### Task to complete
All records below are to be duplicated exactly, with every picture excluded.

Dataset records START

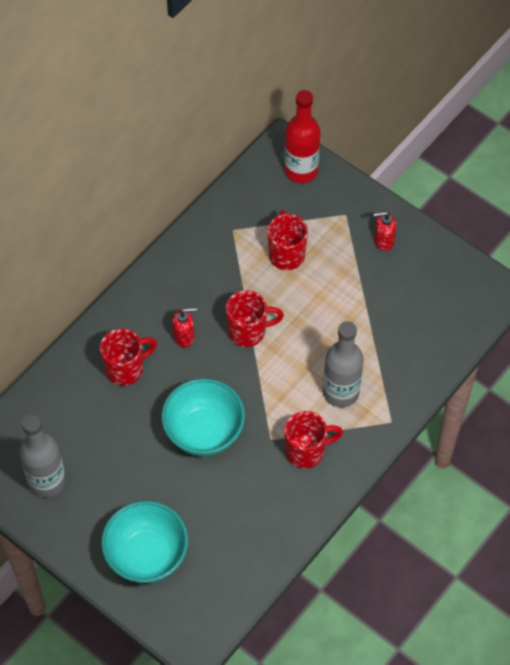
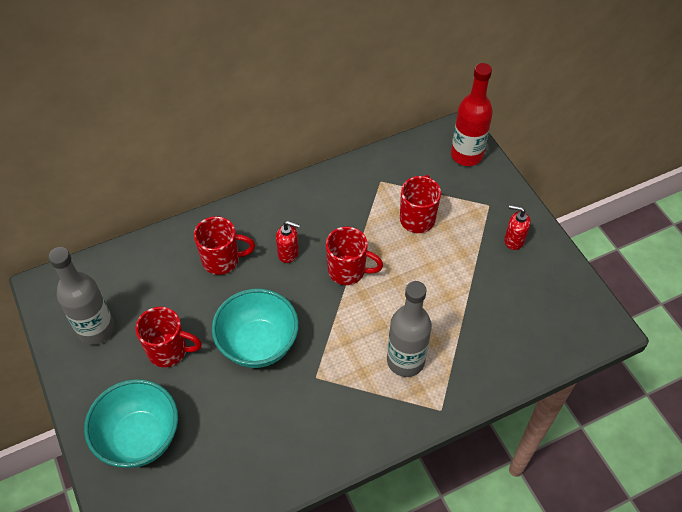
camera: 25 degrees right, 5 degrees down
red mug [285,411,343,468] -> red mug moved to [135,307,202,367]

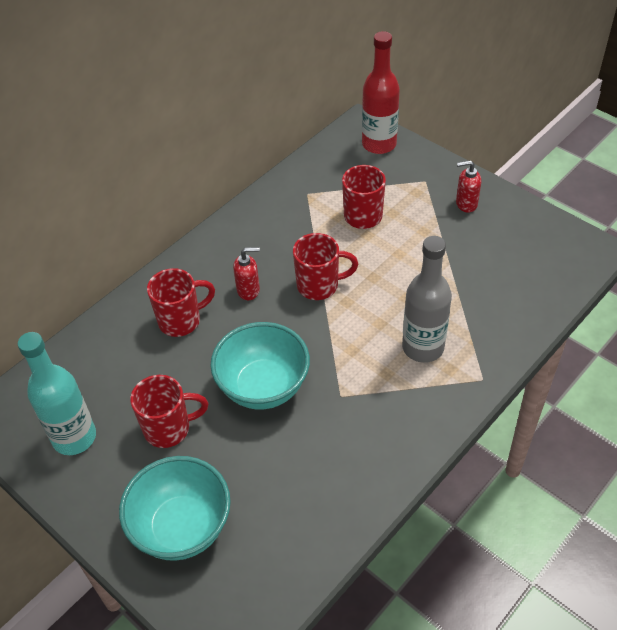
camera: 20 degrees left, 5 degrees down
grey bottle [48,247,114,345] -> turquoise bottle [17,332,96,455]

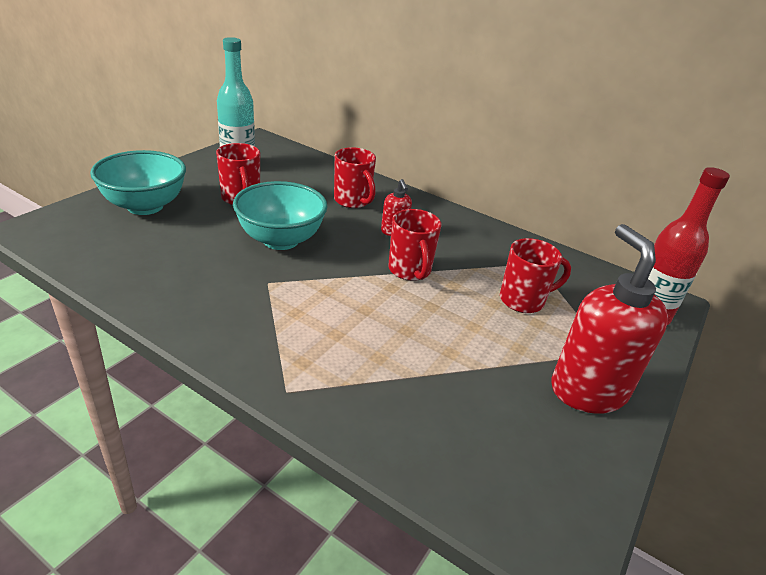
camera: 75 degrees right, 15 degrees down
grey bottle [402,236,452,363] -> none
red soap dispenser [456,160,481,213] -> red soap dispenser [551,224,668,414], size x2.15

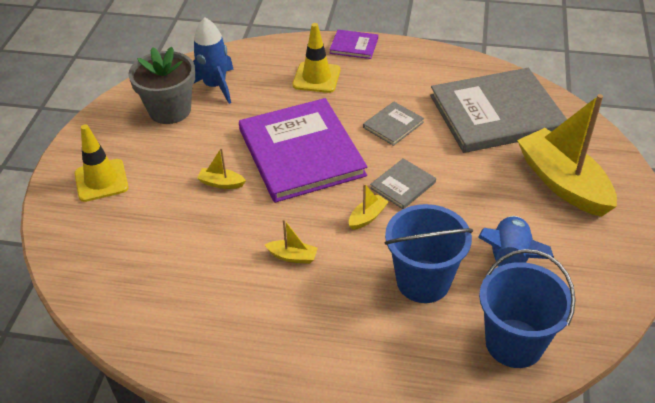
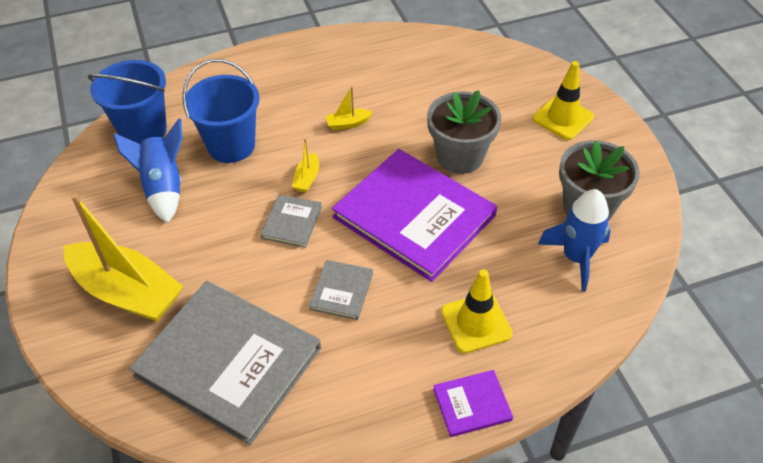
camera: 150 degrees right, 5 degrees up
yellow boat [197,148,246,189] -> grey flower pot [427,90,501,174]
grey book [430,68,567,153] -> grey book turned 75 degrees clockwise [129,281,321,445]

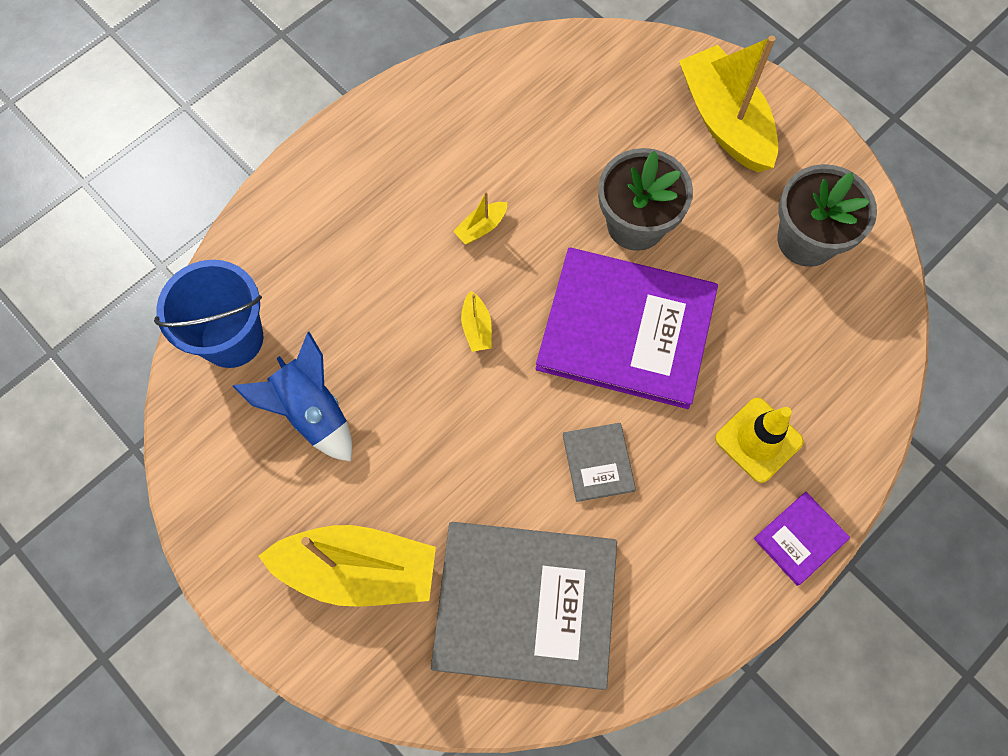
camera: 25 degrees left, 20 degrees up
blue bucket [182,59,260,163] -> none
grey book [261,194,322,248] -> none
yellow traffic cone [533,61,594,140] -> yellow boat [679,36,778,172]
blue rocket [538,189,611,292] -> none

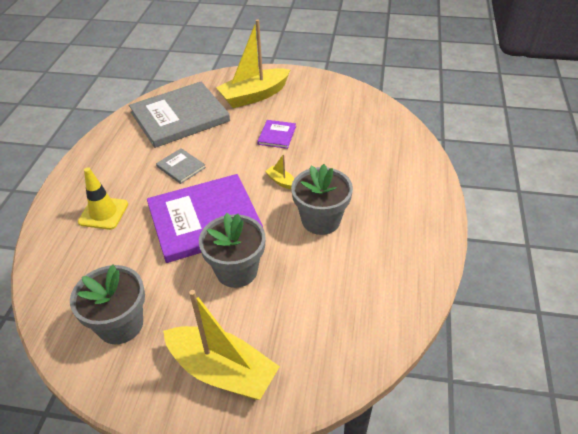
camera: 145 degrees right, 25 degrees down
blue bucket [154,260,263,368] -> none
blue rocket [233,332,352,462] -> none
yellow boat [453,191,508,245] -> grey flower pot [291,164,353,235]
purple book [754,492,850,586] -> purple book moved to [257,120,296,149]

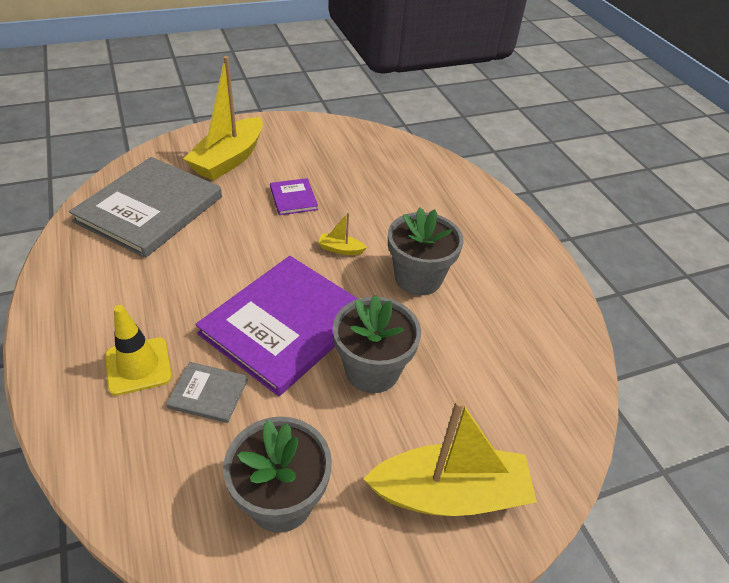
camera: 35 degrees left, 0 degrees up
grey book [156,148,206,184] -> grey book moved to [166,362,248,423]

Dataset records END

### Your response
camera: 25 degrees right, 5 degrees down
red mug [285,411,343,468] -> red mug moved to [135,307,202,367]

camera: 20 degrees left, 5 degrees down
grey bottle [48,247,114,345] -> turquoise bottle [17,332,96,455]

camera: 75 degrees right, 15 degrees down
grey bottle [402,236,452,363] -> none
red soap dispenser [456,160,481,213] -> red soap dispenser [551,224,668,414], size x2.15

camera: 150 degrees right, 5 degrees up
yellow boat [197,148,246,189] -> grey flower pot [427,90,501,174]
grey book [430,68,567,153] -> grey book turned 75 degrees clockwise [129,281,321,445]

camera: 25 degrees left, 20 degrees up
blue bucket [182,59,260,163] -> none
grey book [261,194,322,248] -> none
yellow traffic cone [533,61,594,140] -> yellow boat [679,36,778,172]
blue rocket [538,189,611,292] -> none

camera: 145 degrees right, 25 degrees down
blue bucket [154,260,263,368] -> none
blue rocket [233,332,352,462] -> none
yellow boat [453,191,508,245] -> grey flower pot [291,164,353,235]
purple book [754,492,850,586] -> purple book moved to [257,120,296,149]

camera: 35 degrees left, 0 degrees up
grey book [156,148,206,184] -> grey book moved to [166,362,248,423]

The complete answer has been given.